* Task to carry out
Somewhere below is a line with "camera: 45 degrees right, 5 degrees down" and, later, a line with "brown goblet [466,72,499,147] -> none"; repeat those two lines and all the lines between them, exactly as they are.
——
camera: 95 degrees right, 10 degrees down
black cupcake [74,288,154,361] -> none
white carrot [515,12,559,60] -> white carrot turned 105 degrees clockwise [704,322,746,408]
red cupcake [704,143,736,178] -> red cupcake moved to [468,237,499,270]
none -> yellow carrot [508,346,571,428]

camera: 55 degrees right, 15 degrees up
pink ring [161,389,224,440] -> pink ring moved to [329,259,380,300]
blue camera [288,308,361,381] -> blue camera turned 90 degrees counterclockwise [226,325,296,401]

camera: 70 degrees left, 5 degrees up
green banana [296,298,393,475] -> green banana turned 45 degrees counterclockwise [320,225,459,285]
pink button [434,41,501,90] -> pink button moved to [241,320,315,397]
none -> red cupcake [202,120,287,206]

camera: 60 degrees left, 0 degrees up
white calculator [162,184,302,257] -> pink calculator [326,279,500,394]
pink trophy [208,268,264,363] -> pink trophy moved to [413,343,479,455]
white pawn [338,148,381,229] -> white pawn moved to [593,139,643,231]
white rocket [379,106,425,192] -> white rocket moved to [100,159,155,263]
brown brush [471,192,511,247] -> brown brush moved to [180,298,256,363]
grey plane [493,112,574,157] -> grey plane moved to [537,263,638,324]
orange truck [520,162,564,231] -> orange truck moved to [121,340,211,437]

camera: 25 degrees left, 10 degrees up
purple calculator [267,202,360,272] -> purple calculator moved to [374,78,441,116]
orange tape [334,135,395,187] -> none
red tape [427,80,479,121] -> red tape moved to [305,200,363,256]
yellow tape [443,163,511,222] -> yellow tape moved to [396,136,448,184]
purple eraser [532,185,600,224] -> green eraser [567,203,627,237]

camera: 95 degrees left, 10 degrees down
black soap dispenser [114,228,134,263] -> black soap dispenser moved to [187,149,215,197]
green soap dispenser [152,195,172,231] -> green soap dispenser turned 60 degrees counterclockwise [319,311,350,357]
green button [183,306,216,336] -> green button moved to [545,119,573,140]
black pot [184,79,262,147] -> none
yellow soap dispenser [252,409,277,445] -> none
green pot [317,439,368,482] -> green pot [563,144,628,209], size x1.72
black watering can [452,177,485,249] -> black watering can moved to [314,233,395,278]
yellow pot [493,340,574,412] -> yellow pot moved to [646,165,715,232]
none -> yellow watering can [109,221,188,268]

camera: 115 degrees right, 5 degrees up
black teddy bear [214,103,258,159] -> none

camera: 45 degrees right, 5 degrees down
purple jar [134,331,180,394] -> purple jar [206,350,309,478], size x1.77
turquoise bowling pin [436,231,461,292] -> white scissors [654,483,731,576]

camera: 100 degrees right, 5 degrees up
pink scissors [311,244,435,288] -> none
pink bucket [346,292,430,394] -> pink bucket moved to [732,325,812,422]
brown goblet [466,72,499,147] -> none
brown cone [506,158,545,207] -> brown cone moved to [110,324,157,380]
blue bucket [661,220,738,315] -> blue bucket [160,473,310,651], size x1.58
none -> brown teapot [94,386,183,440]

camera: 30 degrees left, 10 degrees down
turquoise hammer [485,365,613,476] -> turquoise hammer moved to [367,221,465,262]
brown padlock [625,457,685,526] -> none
——
* Output for this exercise
camera: 45 degrees right, 5 degrees down
purple jar [134,331,180,394] -> purple jar [206,350,309,478], size x1.77
turquoise bowling pin [436,231,461,292] -> white scissors [654,483,731,576]

camera: 100 degrees right, 5 degrees up
pink scissors [311,244,435,288] -> none
pink bucket [346,292,430,394] -> pink bucket moved to [732,325,812,422]
brown goblet [466,72,499,147] -> none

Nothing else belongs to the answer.